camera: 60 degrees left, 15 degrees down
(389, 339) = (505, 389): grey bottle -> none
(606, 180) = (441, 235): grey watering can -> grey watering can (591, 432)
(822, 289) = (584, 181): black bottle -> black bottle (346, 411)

★ ★ ★ ★

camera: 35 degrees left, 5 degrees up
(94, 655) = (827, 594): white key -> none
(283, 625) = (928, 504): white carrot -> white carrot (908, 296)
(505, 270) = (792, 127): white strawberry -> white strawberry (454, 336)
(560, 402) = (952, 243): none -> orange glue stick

★ ★ ★ ★

» Task to carry out:
When you reach the line in the material above that holds "camera: 60 degrees left, 15 degrees down", begin reproducing lines exactly, and stop after the line that holds "(822, 289) = (584, 181): black".

» Solution below:
camera: 60 degrees left, 15 degrees down
(389, 339) = (505, 389): grey bottle -> none
(606, 180) = (441, 235): grey watering can -> grey watering can (591, 432)
(822, 289) = (584, 181): black bottle -> black bottle (346, 411)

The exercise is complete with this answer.